Recorded data
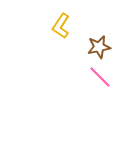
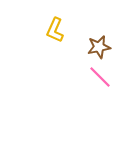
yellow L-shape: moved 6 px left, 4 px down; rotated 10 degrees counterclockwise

---

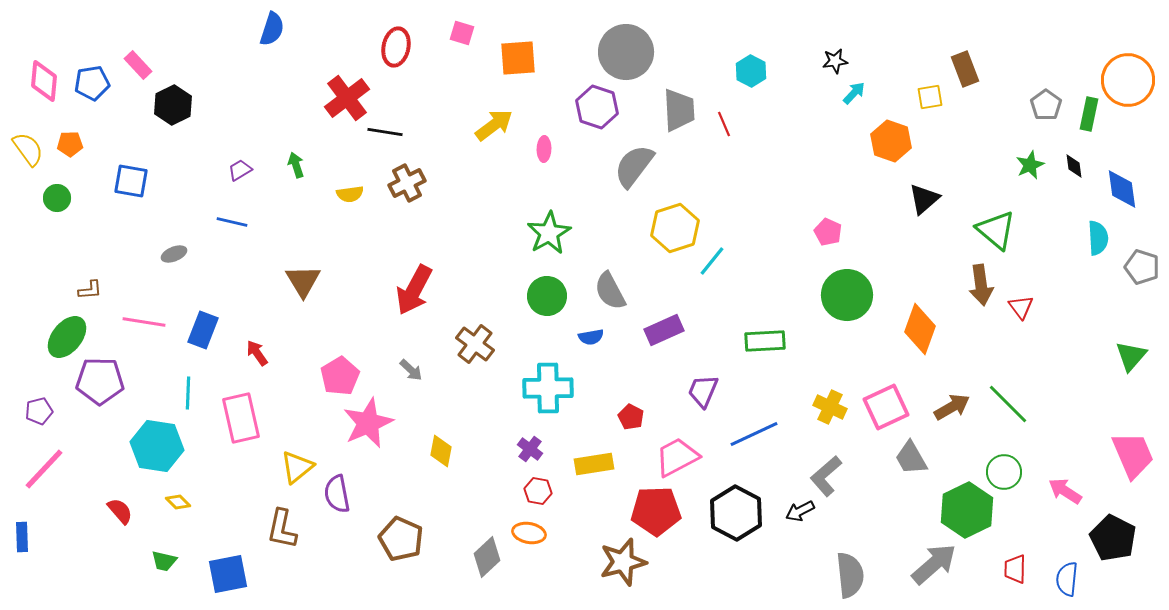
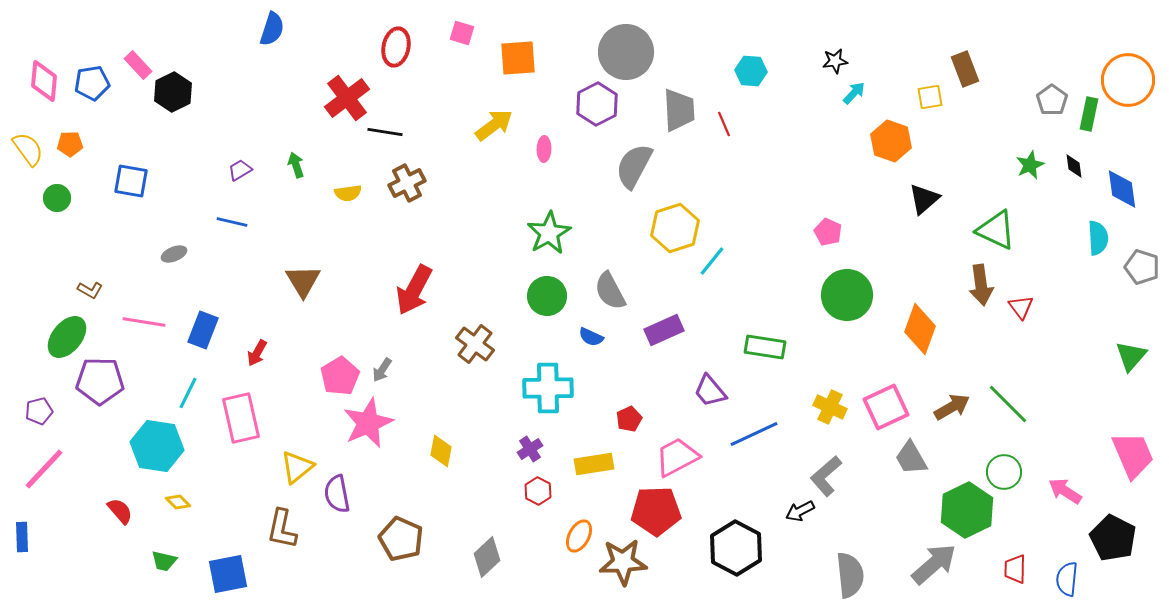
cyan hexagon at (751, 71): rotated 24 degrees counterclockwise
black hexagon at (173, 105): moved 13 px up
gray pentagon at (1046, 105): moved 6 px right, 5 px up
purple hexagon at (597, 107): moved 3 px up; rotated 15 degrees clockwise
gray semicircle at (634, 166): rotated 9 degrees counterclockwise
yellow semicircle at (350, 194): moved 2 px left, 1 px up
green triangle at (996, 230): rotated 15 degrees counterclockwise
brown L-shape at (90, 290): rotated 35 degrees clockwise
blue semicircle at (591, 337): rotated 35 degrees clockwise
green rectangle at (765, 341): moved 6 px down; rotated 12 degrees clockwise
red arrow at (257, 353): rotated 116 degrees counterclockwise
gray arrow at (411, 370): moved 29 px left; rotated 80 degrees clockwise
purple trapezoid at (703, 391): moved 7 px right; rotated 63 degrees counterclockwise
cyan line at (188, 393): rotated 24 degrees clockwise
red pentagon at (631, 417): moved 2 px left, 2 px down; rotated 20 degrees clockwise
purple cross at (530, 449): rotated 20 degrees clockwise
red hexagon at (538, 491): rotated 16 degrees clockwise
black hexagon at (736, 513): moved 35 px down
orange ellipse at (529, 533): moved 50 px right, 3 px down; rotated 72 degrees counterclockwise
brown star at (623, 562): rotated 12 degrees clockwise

==

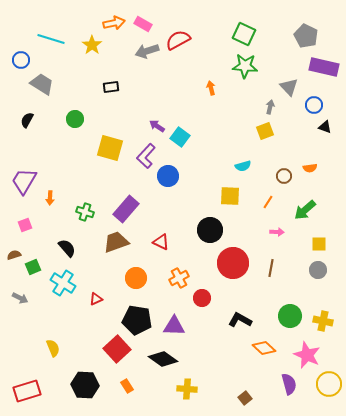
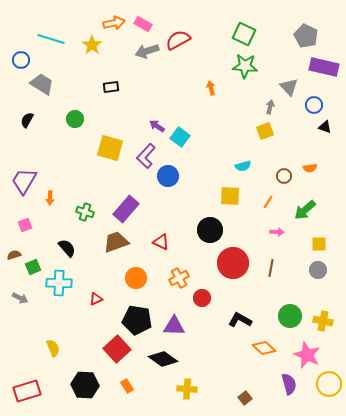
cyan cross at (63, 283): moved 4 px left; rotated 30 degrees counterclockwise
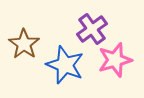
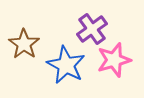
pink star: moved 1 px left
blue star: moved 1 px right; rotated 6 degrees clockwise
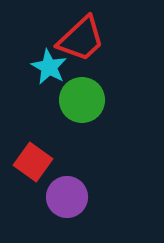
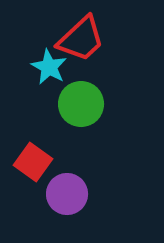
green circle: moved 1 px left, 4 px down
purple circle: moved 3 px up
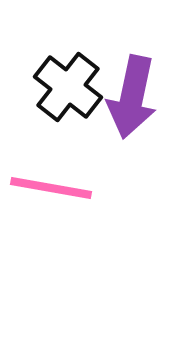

Assignment
Would you copy out exactly the lines above that start at the one containing "purple cross at" and end at the one containing "brown star at", inclusive?

Expected answer
purple cross at (530, 449): rotated 20 degrees clockwise
red hexagon at (538, 491): rotated 16 degrees clockwise
black hexagon at (736, 513): moved 35 px down
orange ellipse at (529, 533): moved 50 px right, 3 px down; rotated 72 degrees counterclockwise
brown star at (623, 562): rotated 12 degrees clockwise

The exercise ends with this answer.